▶ Records for processing
________

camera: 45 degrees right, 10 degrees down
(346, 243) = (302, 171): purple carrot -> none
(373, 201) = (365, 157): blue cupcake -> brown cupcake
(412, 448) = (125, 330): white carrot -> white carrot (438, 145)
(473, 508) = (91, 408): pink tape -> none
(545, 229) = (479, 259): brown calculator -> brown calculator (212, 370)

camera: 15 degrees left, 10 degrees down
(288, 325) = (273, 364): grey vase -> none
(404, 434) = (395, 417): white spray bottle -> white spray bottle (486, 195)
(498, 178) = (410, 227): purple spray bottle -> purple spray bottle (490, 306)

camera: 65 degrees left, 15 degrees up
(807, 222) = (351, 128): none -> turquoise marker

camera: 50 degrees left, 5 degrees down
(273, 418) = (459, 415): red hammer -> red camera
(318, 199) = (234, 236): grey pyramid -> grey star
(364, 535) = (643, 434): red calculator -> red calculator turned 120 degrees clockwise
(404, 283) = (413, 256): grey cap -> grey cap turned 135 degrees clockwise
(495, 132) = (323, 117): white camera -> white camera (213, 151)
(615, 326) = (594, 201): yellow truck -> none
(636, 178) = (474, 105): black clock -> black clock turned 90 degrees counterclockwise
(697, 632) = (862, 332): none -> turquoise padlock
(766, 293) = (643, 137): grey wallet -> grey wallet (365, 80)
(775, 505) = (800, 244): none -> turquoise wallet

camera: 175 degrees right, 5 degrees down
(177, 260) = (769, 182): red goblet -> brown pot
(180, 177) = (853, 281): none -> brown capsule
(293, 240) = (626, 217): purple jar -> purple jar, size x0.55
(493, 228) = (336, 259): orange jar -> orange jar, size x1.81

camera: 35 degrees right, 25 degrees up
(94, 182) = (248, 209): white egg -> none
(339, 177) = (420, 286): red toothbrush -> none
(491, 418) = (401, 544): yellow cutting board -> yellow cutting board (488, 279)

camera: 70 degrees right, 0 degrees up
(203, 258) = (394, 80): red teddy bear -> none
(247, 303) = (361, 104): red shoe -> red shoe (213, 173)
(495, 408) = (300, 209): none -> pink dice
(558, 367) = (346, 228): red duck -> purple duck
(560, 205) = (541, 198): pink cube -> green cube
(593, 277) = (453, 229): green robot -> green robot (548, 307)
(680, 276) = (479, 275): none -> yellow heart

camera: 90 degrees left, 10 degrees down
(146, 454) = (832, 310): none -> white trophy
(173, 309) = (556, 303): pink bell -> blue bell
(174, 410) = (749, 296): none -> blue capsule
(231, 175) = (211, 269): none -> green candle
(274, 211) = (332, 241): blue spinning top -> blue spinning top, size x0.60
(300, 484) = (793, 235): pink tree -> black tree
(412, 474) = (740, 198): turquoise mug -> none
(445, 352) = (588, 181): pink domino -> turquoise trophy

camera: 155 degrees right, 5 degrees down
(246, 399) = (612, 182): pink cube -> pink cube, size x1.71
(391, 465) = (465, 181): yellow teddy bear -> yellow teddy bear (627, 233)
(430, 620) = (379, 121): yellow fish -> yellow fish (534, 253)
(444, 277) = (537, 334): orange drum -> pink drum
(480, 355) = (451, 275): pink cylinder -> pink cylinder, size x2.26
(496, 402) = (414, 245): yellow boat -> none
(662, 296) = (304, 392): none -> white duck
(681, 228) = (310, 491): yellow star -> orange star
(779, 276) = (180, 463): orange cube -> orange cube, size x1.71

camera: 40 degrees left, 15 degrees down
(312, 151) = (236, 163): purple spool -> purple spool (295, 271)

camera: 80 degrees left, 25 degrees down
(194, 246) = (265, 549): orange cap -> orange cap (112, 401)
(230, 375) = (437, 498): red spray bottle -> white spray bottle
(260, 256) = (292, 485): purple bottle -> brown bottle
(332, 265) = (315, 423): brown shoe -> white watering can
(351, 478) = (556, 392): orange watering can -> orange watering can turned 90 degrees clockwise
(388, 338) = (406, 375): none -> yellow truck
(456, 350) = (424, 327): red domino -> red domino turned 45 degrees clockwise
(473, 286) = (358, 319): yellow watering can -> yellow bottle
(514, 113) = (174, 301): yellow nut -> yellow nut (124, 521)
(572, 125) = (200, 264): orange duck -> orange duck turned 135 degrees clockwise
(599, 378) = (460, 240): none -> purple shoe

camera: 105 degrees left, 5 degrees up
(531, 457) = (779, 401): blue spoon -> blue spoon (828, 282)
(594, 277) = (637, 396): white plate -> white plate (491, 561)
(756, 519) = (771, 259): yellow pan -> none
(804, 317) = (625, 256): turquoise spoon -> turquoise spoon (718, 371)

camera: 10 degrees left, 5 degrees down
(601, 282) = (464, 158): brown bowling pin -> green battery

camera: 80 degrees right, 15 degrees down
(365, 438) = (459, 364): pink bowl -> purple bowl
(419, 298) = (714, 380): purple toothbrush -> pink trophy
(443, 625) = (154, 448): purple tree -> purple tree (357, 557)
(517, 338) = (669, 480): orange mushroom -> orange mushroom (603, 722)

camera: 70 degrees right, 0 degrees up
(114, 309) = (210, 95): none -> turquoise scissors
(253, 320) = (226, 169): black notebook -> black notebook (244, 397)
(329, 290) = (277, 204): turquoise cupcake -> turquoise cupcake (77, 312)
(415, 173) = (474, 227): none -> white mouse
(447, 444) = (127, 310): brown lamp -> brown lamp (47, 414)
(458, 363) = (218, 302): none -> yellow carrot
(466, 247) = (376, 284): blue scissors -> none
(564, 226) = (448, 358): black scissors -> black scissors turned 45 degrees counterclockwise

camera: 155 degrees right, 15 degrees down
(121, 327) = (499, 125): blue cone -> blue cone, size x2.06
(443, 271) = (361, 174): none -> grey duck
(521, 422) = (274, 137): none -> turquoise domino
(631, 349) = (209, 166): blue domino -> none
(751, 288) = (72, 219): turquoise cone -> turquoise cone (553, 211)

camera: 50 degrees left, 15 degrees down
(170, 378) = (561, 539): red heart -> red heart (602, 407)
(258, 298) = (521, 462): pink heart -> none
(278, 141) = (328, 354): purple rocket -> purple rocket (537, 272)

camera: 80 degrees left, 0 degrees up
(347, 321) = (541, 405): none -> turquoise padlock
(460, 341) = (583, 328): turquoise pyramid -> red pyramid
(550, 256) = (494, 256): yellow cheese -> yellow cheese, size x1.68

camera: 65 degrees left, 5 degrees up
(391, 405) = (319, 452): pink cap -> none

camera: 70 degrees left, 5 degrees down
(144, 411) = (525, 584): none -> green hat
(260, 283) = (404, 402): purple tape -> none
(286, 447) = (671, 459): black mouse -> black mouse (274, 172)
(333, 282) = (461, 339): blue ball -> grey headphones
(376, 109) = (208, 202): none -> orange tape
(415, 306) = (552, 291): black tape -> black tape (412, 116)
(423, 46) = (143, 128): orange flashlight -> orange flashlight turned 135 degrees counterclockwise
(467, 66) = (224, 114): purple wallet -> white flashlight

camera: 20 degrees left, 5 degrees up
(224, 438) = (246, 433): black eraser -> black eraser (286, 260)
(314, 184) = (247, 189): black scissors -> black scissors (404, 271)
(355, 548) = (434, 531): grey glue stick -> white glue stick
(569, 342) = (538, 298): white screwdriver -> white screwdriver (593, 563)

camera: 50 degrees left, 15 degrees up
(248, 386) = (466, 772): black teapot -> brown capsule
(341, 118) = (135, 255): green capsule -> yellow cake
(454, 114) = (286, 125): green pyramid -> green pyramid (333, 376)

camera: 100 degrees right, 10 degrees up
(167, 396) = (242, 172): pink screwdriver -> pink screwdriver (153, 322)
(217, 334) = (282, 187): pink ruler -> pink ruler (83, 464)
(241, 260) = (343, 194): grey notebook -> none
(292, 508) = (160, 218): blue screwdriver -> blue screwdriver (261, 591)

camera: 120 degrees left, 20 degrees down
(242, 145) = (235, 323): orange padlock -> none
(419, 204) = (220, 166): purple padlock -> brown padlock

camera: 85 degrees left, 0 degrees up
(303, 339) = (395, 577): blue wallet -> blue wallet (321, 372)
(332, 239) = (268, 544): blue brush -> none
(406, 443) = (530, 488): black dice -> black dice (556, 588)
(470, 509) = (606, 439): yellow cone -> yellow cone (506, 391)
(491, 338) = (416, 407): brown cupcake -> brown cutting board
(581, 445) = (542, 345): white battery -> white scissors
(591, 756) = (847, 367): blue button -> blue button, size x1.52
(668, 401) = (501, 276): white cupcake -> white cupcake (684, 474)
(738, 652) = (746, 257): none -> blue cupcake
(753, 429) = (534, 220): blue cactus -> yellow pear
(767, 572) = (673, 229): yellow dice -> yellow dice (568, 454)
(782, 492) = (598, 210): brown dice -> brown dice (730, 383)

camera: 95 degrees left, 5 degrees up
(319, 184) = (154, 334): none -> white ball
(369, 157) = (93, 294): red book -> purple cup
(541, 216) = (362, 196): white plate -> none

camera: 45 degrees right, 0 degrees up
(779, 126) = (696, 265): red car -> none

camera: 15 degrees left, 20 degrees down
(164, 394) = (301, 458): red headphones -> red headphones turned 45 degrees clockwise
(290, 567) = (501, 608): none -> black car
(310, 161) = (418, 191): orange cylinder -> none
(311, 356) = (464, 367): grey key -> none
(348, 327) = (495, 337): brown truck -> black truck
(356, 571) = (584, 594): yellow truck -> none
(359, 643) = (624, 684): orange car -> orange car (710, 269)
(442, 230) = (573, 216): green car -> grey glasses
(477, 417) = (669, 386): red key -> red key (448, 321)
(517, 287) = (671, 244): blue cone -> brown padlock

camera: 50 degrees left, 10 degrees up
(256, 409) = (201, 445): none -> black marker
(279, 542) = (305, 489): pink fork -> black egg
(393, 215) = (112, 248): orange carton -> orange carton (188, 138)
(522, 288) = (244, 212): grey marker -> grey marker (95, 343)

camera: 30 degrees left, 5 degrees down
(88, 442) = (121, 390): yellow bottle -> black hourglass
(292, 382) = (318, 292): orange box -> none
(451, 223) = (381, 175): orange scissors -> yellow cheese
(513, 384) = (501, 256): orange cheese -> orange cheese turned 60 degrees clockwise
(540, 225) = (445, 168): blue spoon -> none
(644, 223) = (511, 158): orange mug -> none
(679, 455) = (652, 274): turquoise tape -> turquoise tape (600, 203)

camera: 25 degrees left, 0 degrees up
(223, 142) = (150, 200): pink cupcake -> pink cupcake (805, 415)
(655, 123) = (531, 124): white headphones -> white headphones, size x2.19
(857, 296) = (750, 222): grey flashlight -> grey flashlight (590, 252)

________

When you reach the line holding "camera: 70 degrees left, 5 degrees down" in the records above, begin reproducing exactly, stop after the line holding "(292, 508) = (160, 218): blue", and output nothing else.

▶ Written response
camera: 70 degrees left, 5 degrees down
(144, 411) = (525, 584): none -> green hat
(260, 283) = (404, 402): purple tape -> none
(286, 447) = (671, 459): black mouse -> black mouse (274, 172)
(333, 282) = (461, 339): blue ball -> grey headphones
(376, 109) = (208, 202): none -> orange tape
(415, 306) = (552, 291): black tape -> black tape (412, 116)
(423, 46) = (143, 128): orange flashlight -> orange flashlight turned 135 degrees counterclockwise
(467, 66) = (224, 114): purple wallet -> white flashlight

camera: 20 degrees left, 5 degrees up
(224, 438) = (246, 433): black eraser -> black eraser (286, 260)
(314, 184) = (247, 189): black scissors -> black scissors (404, 271)
(355, 548) = (434, 531): grey glue stick -> white glue stick
(569, 342) = (538, 298): white screwdriver -> white screwdriver (593, 563)

camera: 50 degrees left, 15 degrees up
(248, 386) = (466, 772): black teapot -> brown capsule
(341, 118) = (135, 255): green capsule -> yellow cake
(454, 114) = (286, 125): green pyramid -> green pyramid (333, 376)

camera: 100 degrees right, 10 degrees up
(167, 396) = (242, 172): pink screwdriver -> pink screwdriver (153, 322)
(217, 334) = (282, 187): pink ruler -> pink ruler (83, 464)
(241, 260) = (343, 194): grey notebook -> none
(292, 508) = (160, 218): blue screwdriver -> blue screwdriver (261, 591)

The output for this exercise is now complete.